(Before-and-after object listings)

━━━━━━━━━━

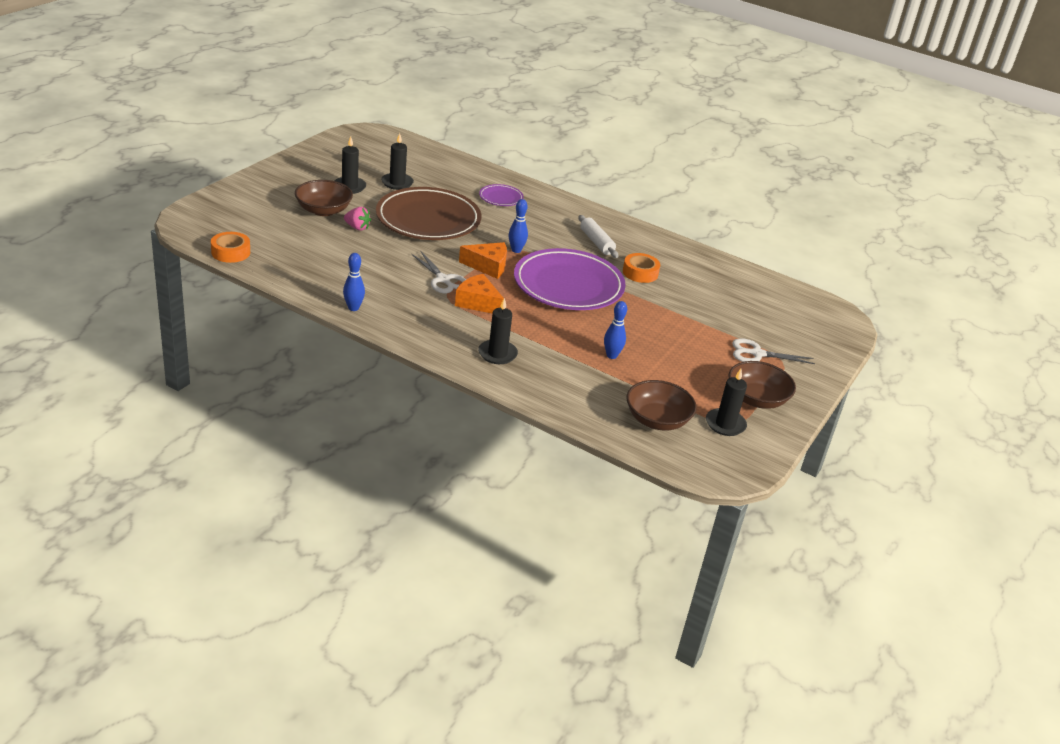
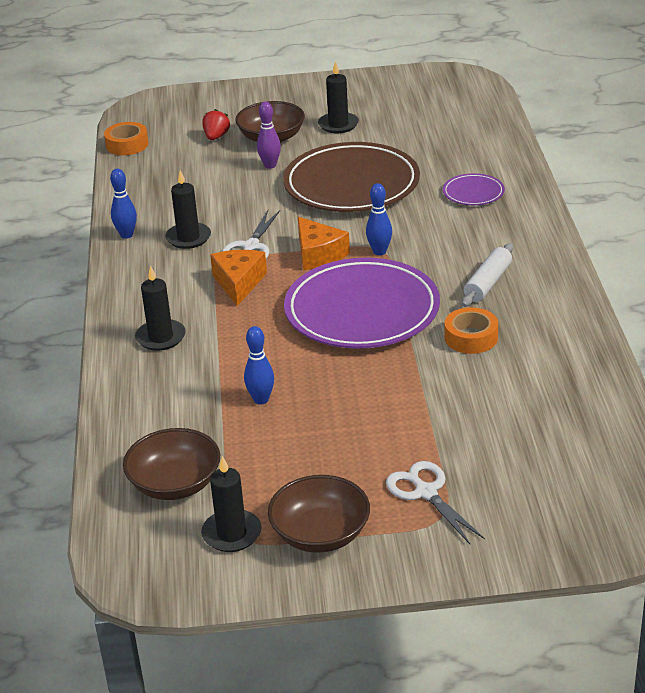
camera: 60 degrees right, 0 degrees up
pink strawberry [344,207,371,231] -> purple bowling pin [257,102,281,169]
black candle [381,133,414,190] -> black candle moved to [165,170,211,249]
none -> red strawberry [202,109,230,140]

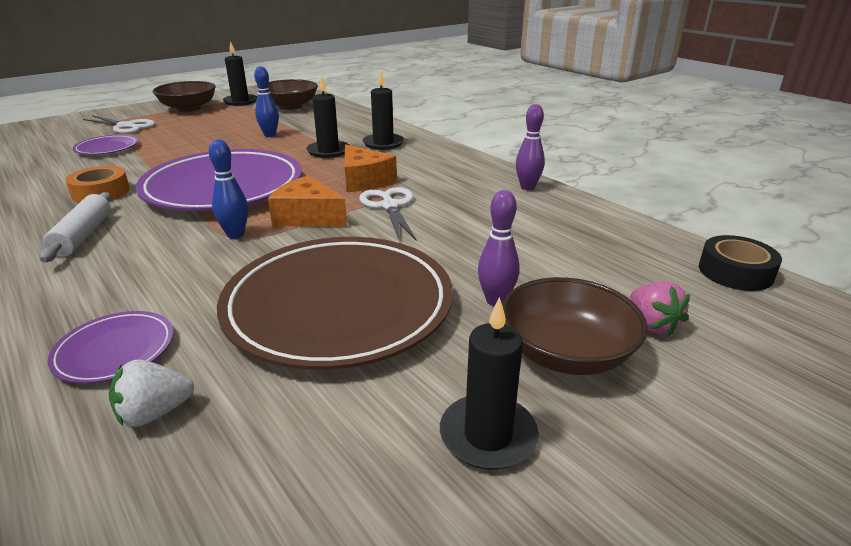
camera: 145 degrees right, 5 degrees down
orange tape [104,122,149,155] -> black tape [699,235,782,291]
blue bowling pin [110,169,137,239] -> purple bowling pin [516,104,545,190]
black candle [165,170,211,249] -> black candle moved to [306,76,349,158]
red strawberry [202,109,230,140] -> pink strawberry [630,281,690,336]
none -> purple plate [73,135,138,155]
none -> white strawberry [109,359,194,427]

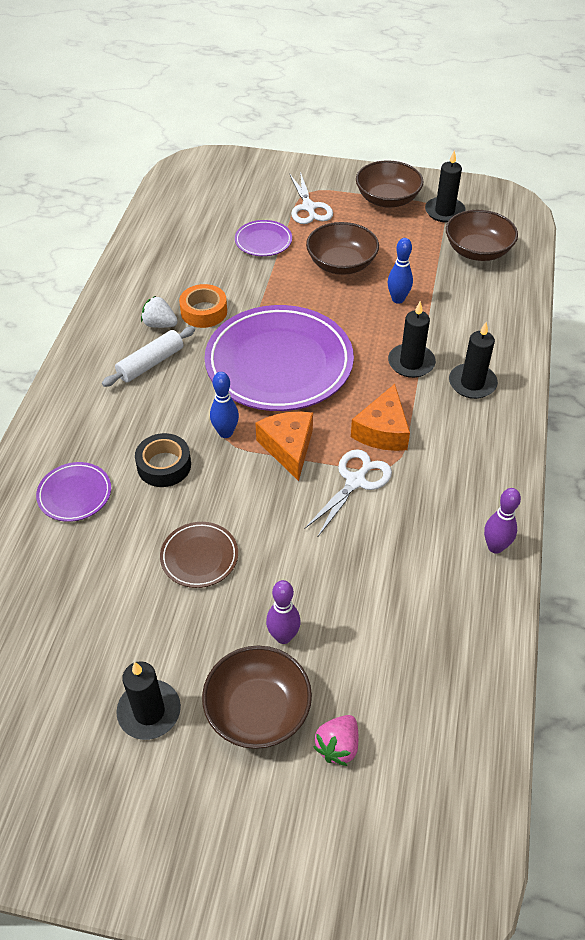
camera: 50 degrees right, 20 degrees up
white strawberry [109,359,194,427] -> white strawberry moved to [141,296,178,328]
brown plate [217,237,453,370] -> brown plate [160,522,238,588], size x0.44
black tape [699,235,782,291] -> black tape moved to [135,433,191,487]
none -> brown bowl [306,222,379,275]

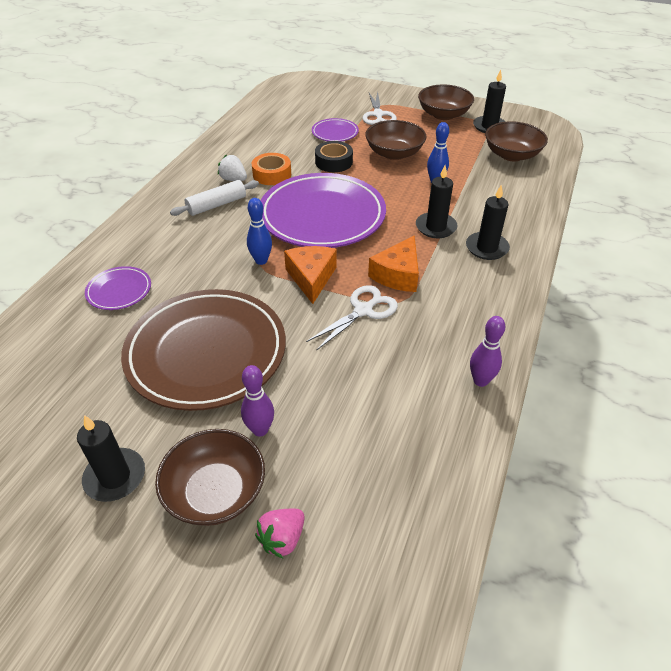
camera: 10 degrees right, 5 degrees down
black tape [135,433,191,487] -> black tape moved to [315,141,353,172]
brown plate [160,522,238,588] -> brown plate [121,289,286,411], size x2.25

━━━━━━━━━━

◆ **To do**
Give back an exact repeat of the lines from the top of the data through the line that holds "red strawberry [202,109,230,140] ->", both included, and omit pictures.

◆ **Exercise answer**
camera: 60 degrees right, 0 degrees up
pink strawberry [344,207,371,231] -> purple bowling pin [257,102,281,169]
black candle [381,133,414,190] -> black candle moved to [165,170,211,249]
none -> red strawberry [202,109,230,140]

camera: 145 degrees right, 5 degrees down
orange tape [104,122,149,155] -> black tape [699,235,782,291]
blue bowling pin [110,169,137,239] -> purple bowling pin [516,104,545,190]
black candle [165,170,211,249] -> black candle moved to [306,76,349,158]
red strawberry [202,109,230,140] -> pink strawberry [630,281,690,336]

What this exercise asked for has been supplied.